WHAT YOU SHOULD DO :: Look through the material for lines with the word "parking", and copy each one.
*** Begin section ***
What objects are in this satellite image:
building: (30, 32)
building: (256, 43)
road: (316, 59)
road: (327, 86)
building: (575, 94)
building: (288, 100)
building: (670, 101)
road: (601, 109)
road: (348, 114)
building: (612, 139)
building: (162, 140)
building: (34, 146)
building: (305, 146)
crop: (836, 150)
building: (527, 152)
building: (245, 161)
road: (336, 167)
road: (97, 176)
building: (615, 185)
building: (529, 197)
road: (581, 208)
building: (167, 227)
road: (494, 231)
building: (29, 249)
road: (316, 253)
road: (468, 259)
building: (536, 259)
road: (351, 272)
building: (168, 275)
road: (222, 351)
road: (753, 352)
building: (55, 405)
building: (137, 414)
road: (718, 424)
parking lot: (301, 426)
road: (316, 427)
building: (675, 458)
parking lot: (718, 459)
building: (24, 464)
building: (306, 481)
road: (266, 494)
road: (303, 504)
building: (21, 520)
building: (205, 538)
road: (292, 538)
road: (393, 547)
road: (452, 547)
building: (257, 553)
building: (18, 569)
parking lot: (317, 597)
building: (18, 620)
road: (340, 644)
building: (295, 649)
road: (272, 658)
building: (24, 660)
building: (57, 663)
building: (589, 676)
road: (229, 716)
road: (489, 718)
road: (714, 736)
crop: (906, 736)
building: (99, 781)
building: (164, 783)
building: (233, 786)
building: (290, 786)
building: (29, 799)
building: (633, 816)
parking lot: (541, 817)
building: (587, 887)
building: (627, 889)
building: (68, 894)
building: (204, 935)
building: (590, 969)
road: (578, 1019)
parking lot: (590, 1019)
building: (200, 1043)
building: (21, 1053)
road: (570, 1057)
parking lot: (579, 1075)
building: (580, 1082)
*** End section ***
FINISHED TASK ::
parking lot: (301, 426)
parking lot: (718, 459)
parking lot: (317, 597)
parking lot: (541, 817)
parking lot: (590, 1019)
parking lot: (579, 1075)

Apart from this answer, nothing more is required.